What the task asks:
Below are records; repeat them all exactly.

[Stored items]
++++++++++++++++++++
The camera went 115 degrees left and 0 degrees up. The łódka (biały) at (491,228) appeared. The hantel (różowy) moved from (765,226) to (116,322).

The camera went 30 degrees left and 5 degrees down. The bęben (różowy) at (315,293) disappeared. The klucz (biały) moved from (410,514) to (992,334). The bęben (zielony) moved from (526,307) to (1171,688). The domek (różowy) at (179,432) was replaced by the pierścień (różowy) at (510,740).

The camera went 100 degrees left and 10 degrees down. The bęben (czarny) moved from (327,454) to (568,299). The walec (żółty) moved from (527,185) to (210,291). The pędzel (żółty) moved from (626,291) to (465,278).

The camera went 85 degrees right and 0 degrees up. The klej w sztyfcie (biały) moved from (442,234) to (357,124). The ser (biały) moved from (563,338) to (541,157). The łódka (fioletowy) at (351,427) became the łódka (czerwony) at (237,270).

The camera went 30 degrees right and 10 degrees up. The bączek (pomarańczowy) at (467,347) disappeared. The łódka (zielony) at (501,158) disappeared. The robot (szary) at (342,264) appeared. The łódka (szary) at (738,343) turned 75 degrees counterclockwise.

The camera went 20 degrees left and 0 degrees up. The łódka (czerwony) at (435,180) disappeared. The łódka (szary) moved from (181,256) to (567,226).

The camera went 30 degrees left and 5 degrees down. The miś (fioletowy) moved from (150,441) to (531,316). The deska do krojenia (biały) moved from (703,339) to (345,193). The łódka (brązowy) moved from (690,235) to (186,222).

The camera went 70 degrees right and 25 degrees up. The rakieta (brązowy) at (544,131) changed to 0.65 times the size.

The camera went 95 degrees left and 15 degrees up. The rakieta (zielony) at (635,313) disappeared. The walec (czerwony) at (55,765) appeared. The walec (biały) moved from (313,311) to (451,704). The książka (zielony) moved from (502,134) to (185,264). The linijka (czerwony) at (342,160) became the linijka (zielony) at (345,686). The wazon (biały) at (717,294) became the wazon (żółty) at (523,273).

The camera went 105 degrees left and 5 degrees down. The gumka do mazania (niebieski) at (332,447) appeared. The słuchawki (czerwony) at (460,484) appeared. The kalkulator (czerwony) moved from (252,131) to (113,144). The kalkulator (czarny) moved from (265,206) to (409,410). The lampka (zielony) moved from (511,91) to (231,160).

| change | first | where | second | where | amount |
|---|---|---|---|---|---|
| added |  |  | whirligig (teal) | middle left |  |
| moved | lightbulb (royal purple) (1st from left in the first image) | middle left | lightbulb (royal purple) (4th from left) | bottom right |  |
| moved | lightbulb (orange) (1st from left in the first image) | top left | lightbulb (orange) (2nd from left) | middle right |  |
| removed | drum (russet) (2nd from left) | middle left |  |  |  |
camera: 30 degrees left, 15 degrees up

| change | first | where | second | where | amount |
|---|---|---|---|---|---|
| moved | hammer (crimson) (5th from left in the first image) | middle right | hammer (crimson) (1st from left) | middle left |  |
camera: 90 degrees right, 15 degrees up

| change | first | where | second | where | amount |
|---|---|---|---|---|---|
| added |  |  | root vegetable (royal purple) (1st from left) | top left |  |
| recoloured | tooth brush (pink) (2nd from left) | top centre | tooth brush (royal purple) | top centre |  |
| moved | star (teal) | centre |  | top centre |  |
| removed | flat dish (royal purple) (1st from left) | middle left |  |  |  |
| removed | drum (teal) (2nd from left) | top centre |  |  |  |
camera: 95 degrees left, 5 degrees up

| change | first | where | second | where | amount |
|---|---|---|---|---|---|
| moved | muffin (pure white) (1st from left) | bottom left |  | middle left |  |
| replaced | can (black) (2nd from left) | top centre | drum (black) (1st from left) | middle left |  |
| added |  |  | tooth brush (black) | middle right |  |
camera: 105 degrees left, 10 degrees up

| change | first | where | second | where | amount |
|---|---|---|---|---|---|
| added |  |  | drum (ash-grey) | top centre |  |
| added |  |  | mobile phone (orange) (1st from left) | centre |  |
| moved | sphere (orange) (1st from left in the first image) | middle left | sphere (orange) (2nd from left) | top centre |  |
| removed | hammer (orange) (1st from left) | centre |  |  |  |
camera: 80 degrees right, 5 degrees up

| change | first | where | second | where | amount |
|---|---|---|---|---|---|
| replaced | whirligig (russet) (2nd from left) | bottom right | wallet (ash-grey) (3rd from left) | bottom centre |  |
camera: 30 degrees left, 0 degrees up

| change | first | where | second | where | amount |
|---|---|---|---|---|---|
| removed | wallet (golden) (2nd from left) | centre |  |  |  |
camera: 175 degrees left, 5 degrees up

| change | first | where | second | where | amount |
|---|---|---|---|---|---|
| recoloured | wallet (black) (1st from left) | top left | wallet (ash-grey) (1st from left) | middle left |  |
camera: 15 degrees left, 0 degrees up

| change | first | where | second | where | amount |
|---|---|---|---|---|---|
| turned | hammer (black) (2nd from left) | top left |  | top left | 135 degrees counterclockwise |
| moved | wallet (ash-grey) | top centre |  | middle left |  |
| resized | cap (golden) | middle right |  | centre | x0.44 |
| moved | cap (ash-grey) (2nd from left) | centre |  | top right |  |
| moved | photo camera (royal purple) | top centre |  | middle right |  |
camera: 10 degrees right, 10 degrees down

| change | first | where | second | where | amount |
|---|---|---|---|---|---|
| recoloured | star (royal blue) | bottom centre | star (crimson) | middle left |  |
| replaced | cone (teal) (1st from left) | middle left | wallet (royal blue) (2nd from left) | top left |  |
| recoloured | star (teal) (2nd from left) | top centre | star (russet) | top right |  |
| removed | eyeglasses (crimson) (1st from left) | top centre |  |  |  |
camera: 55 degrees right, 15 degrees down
++++++++++++++++++++
Written solution:
The camera went 115 degrees left and 0 degrees up. The łódka (biały) at (491,228) appeared. The hantel (różowy) moved from (765,226) to (116,322).

The camera went 30 degrees left and 5 degrees down. The bęben (różowy) at (315,293) disappeared. The klucz (biały) moved from (410,514) to (992,334). The bęben (zielony) moved from (526,307) to (1171,688). The domek (różowy) at (179,432) was replaced by the pierścień (różowy) at (510,740).

The camera went 100 degrees left and 10 degrees down. The bęben (czarny) moved from (327,454) to (568,299). The walec (żółty) moved from (527,185) to (210,291). The pędzel (żółty) moved from (626,291) to (465,278).

The camera went 85 degrees right and 0 degrees up. The klej w sztyfcie (biały) moved from (442,234) to (357,124). The ser (biały) moved from (563,338) to (541,157). The łódka (fioletowy) at (351,427) became the łódka (czerwony) at (237,270).

The camera went 30 degrees right and 10 degrees up. The bączek (pomarańczowy) at (467,347) disappeared. The łódka (zielony) at (501,158) disappeared. The robot (szary) at (342,264) appeared. The łódka (szary) at (738,343) turned 75 degrees counterclockwise.

The camera went 20 degrees left and 0 degrees up. The łódka (czerwony) at (435,180) disappeared. The łódka (szary) moved from (181,256) to (567,226).

The camera went 30 degrees left and 5 degrees down. The miś (fioletowy) moved from (150,441) to (531,316). The deska do krojenia (biały) moved from (703,339) to (345,193). The łódka (brązowy) moved from (690,235) to (186,222).

The camera went 70 degrees right and 25 degrees up. The rakieta (brązowy) at (544,131) changed to 0.65 times the size.

The camera went 95 degrees left and 15 degrees up. The rakieta (zielony) at (635,313) disappeared. The walec (czerwony) at (55,765) appeared. The walec (biały) moved from (313,311) to (451,704). The książka (zielony) moved from (502,134) to (185,264). The linijka (czerwony) at (342,160) became the linijka (zielony) at (345,686). The wazon (biały) at (717,294) became the wazon (żółty) at (523,273).

The camera went 105 degrees left and 5 degrees down. The gumka do mazania (niebieski) at (332,447) appeared. The słuchawki (czerwony) at (460,484) appeared. The kalkulator (czerwony) moved from (252,131) to (113,144). The kalkulator (czarny) moved from (265,206) to (409,410). The lampka (zielony) moved from (511,91) to (231,160).

| change | first | where | second | where | amount |
|---|---|---|---|---|---|
| added |  |  | whirligig (teal) | middle left |  |
| moved | lightbulb (royal purple) (1st from left in the first image) | middle left | lightbulb (royal purple) (4th from left) | bottom right |  |
| moved | lightbulb (orange) (1st from left in the first image) | top left | lightbulb (orange) (2nd from left) | middle right |  |
| removed | drum (russet) (2nd from left) | middle left |  |  |  |
camera: 30 degrees left, 15 degrees up

| change | first | where | second | where | amount |
|---|---|---|---|---|---|
| moved | hammer (crimson) (5th from left in the first image) | middle right | hammer (crimson) (1st from left) | middle left |  |
camera: 90 degrees right, 15 degrees up

| change | first | where | second | where | amount |
|---|---|---|---|---|---|
| added |  |  | root vegetable (royal purple) (1st from left) | top left |  |
| recoloured | tooth brush (pink) (2nd from left) | top centre | tooth brush (royal purple) | top centre |  |
| moved | star (teal) | centre |  | top centre |  |
| removed | flat dish (royal purple) (1st from left) | middle left |  |  |  |
| removed | drum (teal) (2nd from left) | top centre |  |  |  |
camera: 95 degrees left, 5 degrees up

| change | first | where | second | where | amount |
|---|---|---|---|---|---|
| moved | muffin (pure white) (1st from left) | bottom left |  | middle left |  |
| replaced | can (black) (2nd from left) | top centre | drum (black) (1st from left) | middle left |  |
| added |  |  | tooth brush (black) | middle right |  |
camera: 105 degrees left, 10 degrees up

| change | first | where | second | where | amount |
|---|---|---|---|---|---|
| added |  |  | drum (ash-grey) | top centre |  |
| added |  |  | mobile phone (orange) (1st from left) | centre |  |
| moved | sphere (orange) (1st from left in the first image) | middle left | sphere (orange) (2nd from left) | top centre |  |
| removed | hammer (orange) (1st from left) | centre |  |  |  |
camera: 80 degrees right, 5 degrees up

| change | first | where | second | where | amount |
|---|---|---|---|---|---|
| replaced | whirligig (russet) (2nd from left) | bottom right | wallet (ash-grey) (3rd from left) | bottom centre |  |
camera: 30 degrees left, 0 degrees up

| change | first | where | second | where | amount |
|---|---|---|---|---|---|
| removed | wallet (golden) (2nd from left) | centre |  |  |  |
camera: 175 degrees left, 5 degrees up

| change | first | where | second | where | amount |
|---|---|---|---|---|---|
| recoloured | wallet (black) (1st from left) | top left | wallet (ash-grey) (1st from left) | middle left |  |
camera: 15 degrees left, 0 degrees up

| change | first | where | second | where | amount |
|---|---|---|---|---|---|
| turned | hammer (black) (2nd from left) | top left |  | top left | 135 degrees counterclockwise |
| moved | wallet (ash-grey) | top centre |  | middle left |  |
| resized | cap (golden) | middle right |  | centre | x0.44 |
| moved | cap (ash-grey) (2nd from left) | centre |  | top right |  |
| moved | photo camera (royal purple) | top centre |  | middle right |  |
camera: 10 degrees right, 10 degrees down

| change | first | where | second | where | amount |
|---|---|---|---|---|---|
| recoloured | star (royal blue) | bottom centre | star (crimson) | middle left |  |
| replaced | cone (teal) (1st from left) | middle left | wallet (royal blue) (2nd from left) | top left |  |
| recoloured | star (teal) (2nd from left) | top centre | star (russet) | top right |  |
| removed | eyeglasses (crimson) (1st from left) | top centre |  |  |  |
camera: 55 degrees right, 15 degrees down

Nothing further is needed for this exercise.